══ SOURCE DATA ══

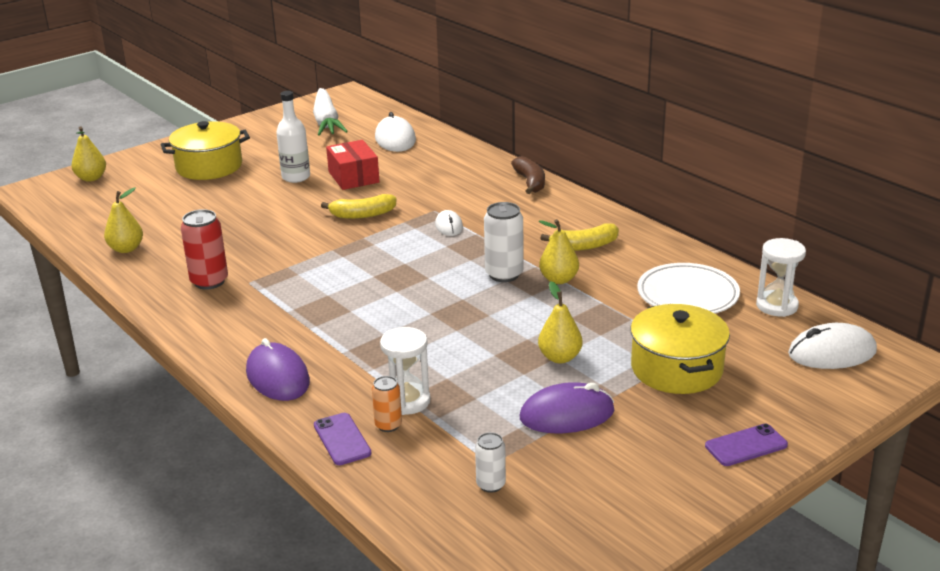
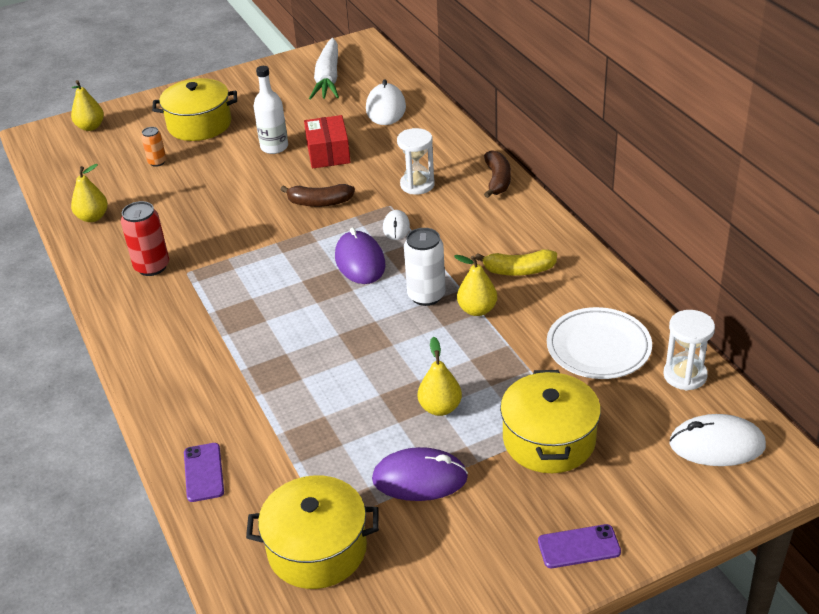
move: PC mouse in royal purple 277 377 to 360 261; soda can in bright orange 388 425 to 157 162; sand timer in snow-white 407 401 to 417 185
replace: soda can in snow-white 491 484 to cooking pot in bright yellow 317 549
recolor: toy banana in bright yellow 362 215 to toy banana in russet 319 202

═══

**WORK ITEM**
Could you copy the listing exactly, leaving out any pictures?

**RESULT FOR THIS TASK**
move: PC mouse in royal purple 277 377 to 360 261; soda can in bright orange 388 425 to 157 162; sand timer in snow-white 407 401 to 417 185
replace: soda can in snow-white 491 484 to cooking pot in bright yellow 317 549
recolor: toy banana in bright yellow 362 215 to toy banana in russet 319 202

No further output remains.